[RECORD EXTRACTS — start]

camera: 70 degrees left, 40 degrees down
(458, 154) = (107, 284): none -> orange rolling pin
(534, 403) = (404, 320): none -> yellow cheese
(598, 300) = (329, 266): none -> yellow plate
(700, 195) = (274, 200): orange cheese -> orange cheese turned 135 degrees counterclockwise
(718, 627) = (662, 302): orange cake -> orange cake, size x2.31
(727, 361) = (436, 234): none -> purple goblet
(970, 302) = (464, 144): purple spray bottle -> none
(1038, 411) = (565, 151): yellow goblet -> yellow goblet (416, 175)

[RECORD EXTRACTS — finish]
[RECORD EXTRACTS — start]

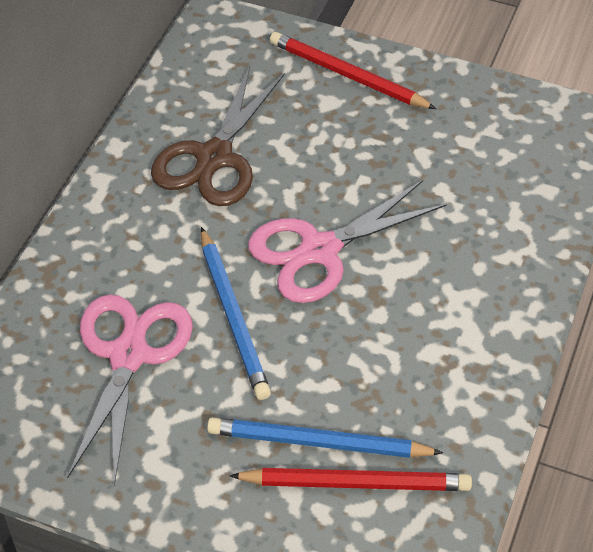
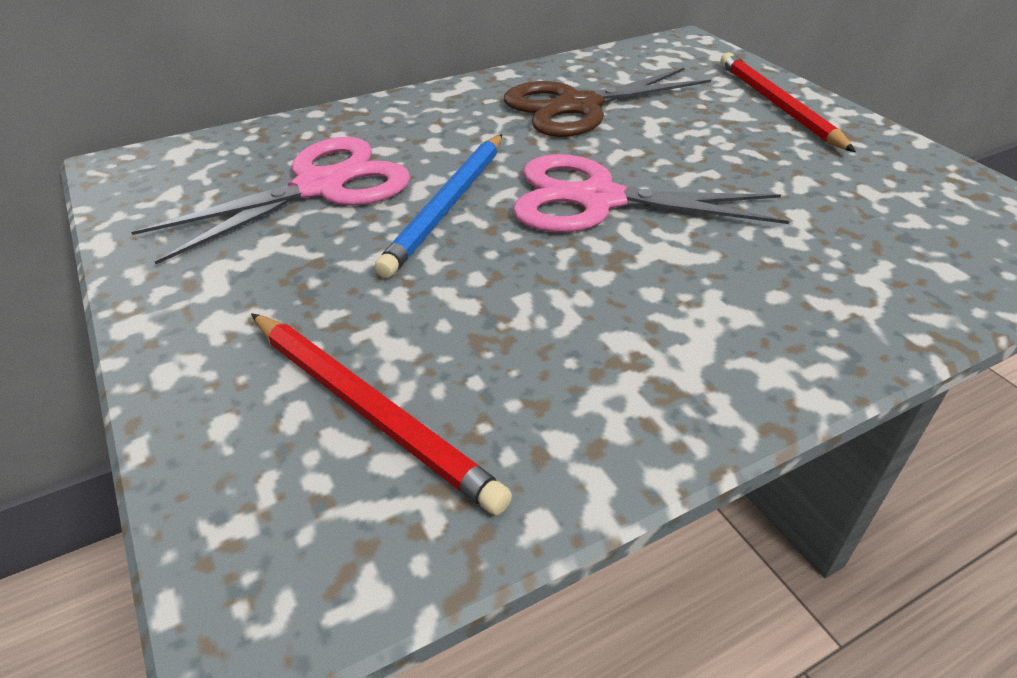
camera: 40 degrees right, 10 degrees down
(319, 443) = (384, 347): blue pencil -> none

[RECORD EXTRACTS — finish]

__ABOUT THIS TASK__
The listing above holds a line with "(534, 403) = (404, 320): none" and a line with "(1038, 411) = (565, 151): yellow". Print the stretch from the first through the second, exactly and alone.

__EXPECTED ANSWER__
(534, 403) = (404, 320): none -> yellow cheese
(598, 300) = (329, 266): none -> yellow plate
(700, 195) = (274, 200): orange cheese -> orange cheese turned 135 degrees counterclockwise
(718, 627) = (662, 302): orange cake -> orange cake, size x2.31
(727, 361) = (436, 234): none -> purple goblet
(970, 302) = (464, 144): purple spray bottle -> none
(1038, 411) = (565, 151): yellow goblet -> yellow goblet (416, 175)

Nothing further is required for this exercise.